### PROBLEM REQUIREMENTS
In the data below, how many lines include the word "yellow"? Give only the number.

### GIVEN DATA
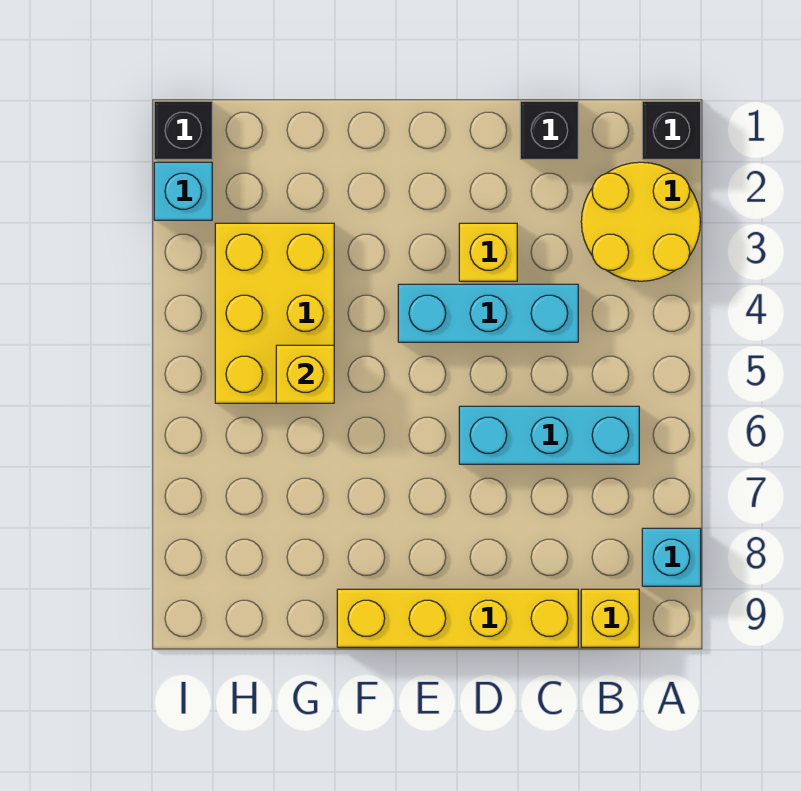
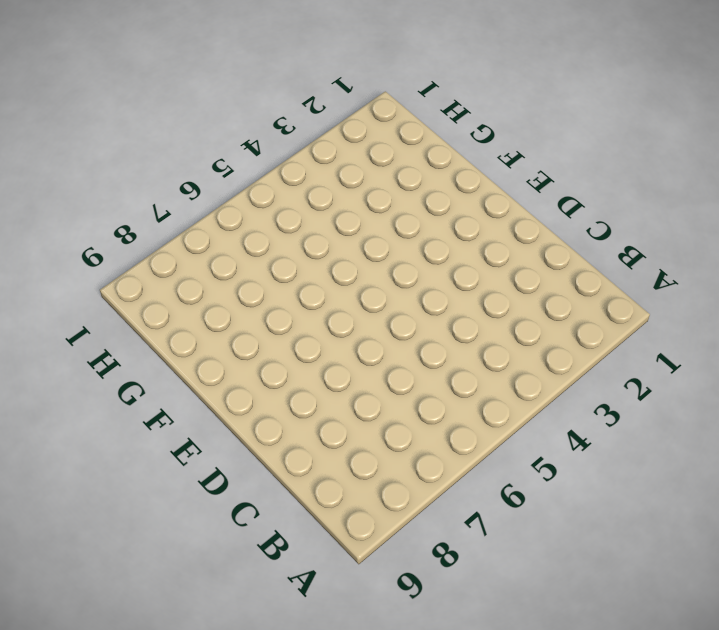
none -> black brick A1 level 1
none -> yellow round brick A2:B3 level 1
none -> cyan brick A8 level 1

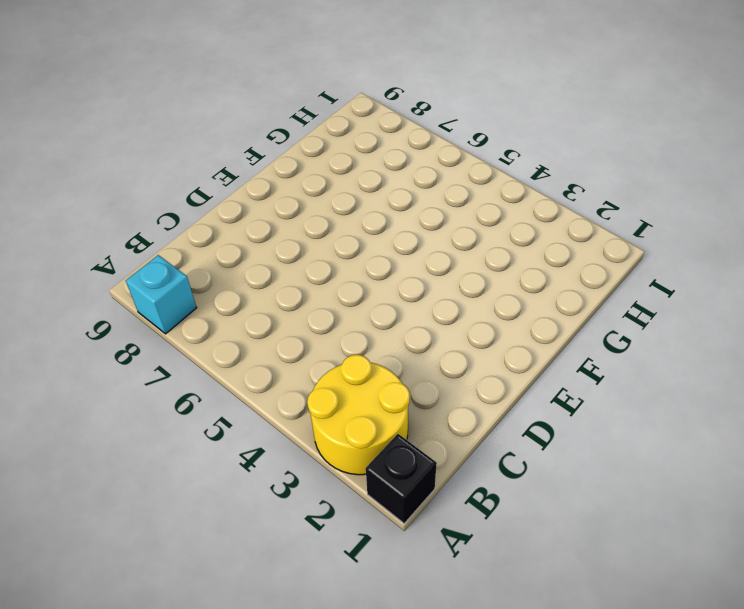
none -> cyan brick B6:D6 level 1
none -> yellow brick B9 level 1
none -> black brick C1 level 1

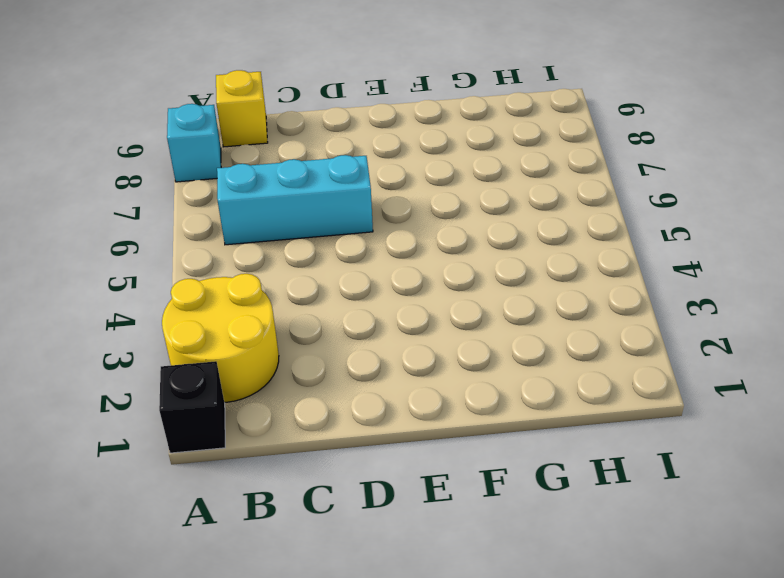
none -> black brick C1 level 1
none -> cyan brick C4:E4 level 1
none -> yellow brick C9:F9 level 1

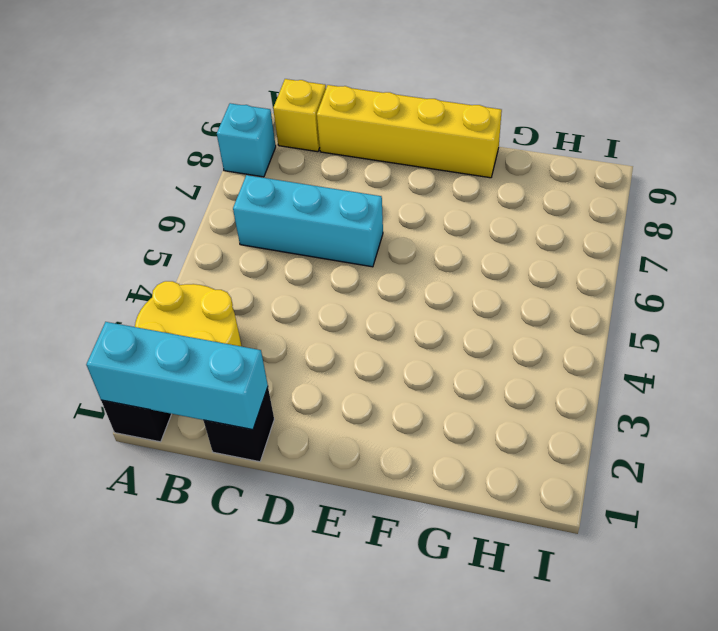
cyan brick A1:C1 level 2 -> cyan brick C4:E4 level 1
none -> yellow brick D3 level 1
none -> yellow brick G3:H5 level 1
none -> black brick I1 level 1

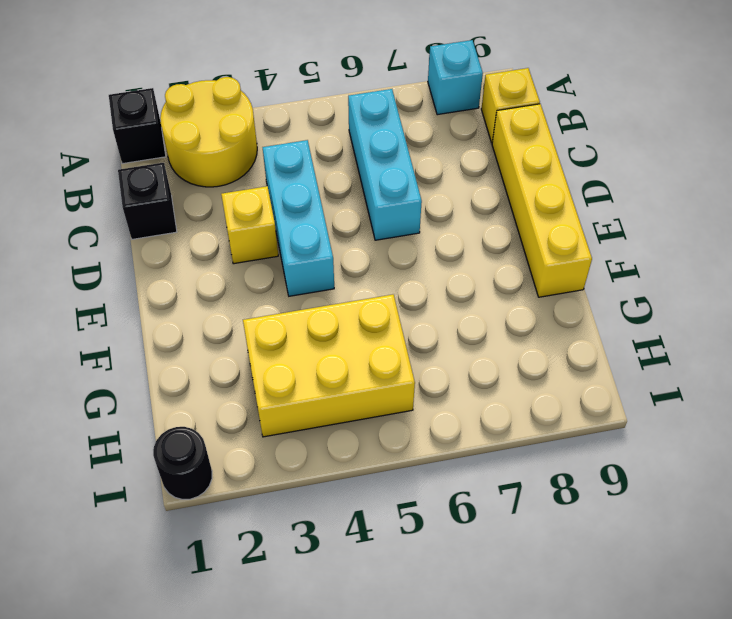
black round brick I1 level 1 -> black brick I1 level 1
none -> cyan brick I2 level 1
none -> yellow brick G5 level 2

### EXERCISE RESPONSE
6